> [EXERCISE AIM]
Among the records below, find the line that has "orange rectangle: (117, 22)"; from there, give the lines again exactly, and stop after the line that has "red star: (167, 152) -> (124, 121), moved".

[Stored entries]
=== Begin Enclosure ===

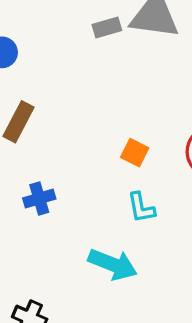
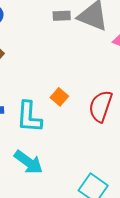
cyan L-shape: (141, 208) -> (29, 117), moved, size x1.6

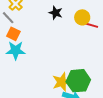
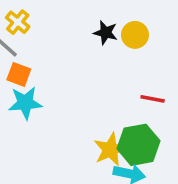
black star: (56, 13) -> (106, 33), moved
red line: (91, 25) -> (153, 99), moved

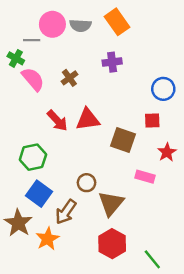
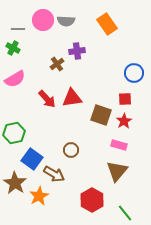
orange rectangle: (117, 22) -> (107, 24), moved
gray line: (32, 40) -> (18, 29), moved
purple cross: (112, 62) -> (77, 51), moved
pink semicircle: (33, 79) -> (15, 79), moved, turned 100
red star: (167, 152) -> (124, 121), moved
green hexagon: (33, 157) -> (14, 133), moved
brown triangle: (111, 203) -> (117, 171), moved
brown arrow: (66, 212) -> (54, 174), turned -95

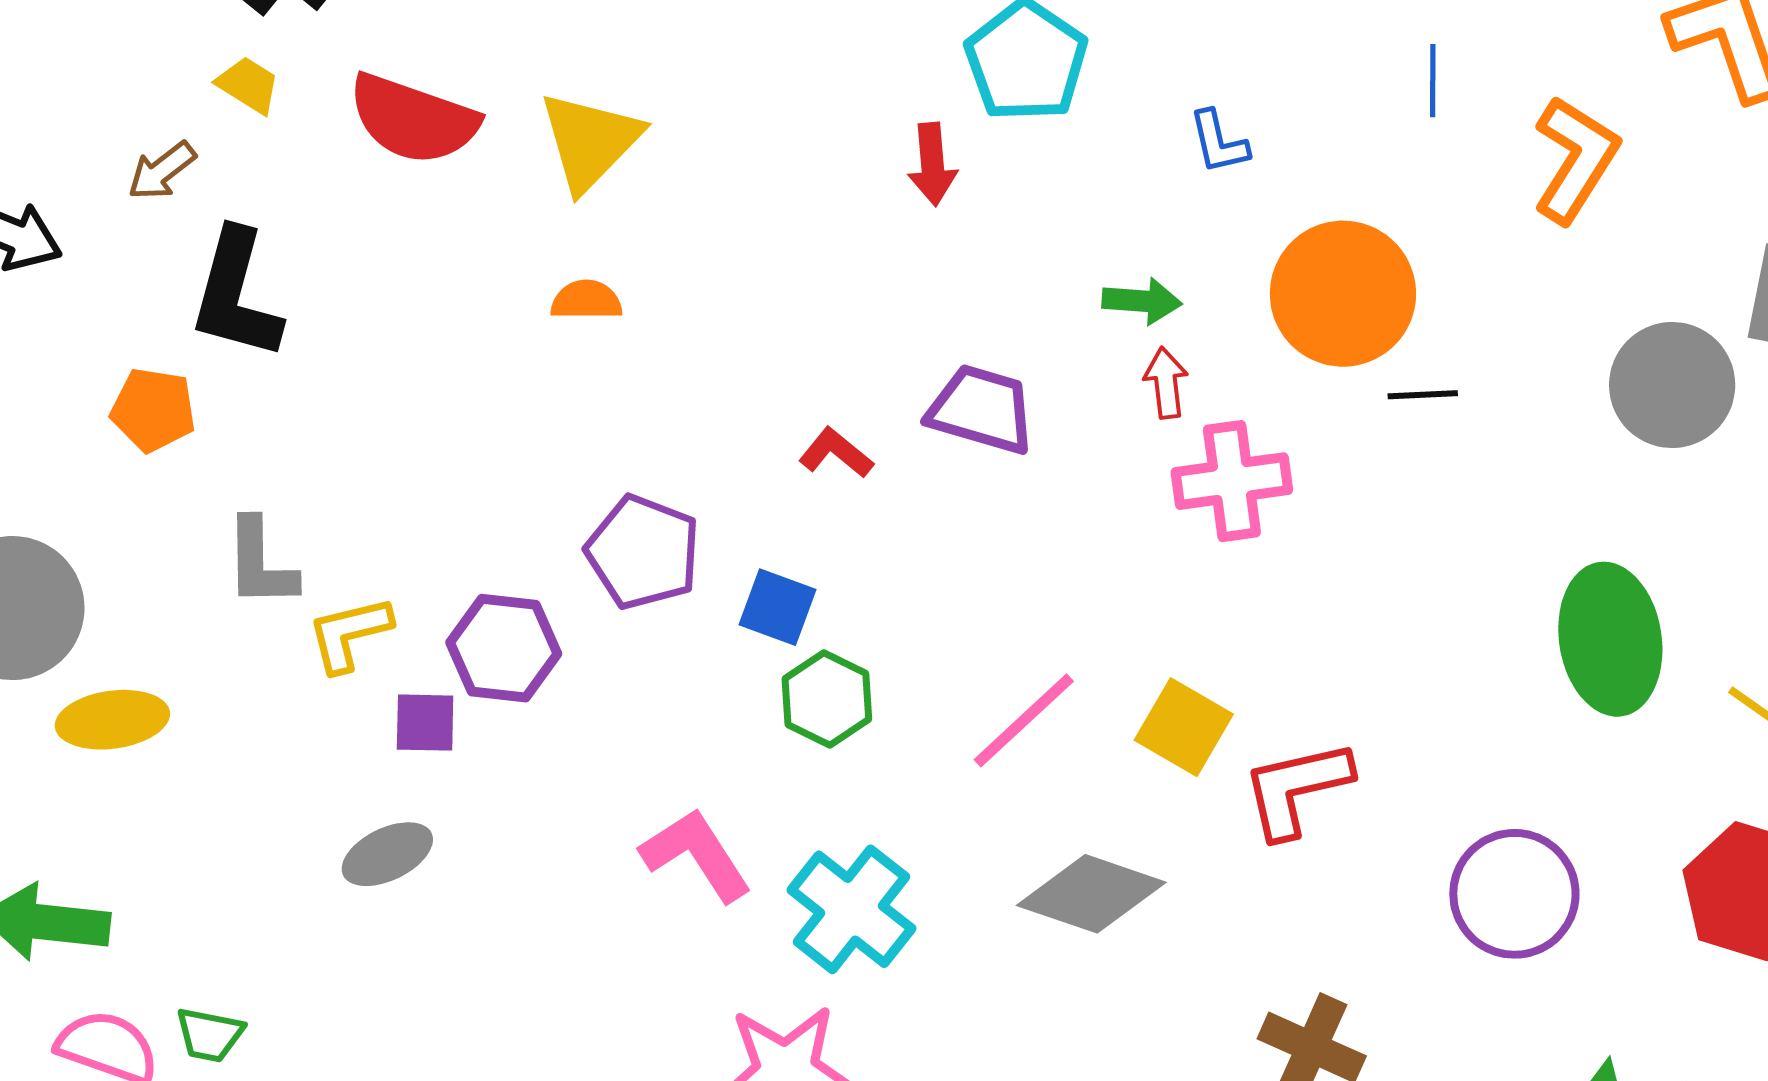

=== End Enclosure ===

> [EXERCISE RESULT]
orange rectangle: (117, 22) -> (107, 24), moved
gray line: (32, 40) -> (18, 29), moved
purple cross: (112, 62) -> (77, 51), moved
pink semicircle: (33, 79) -> (15, 79), moved, turned 100
red star: (167, 152) -> (124, 121), moved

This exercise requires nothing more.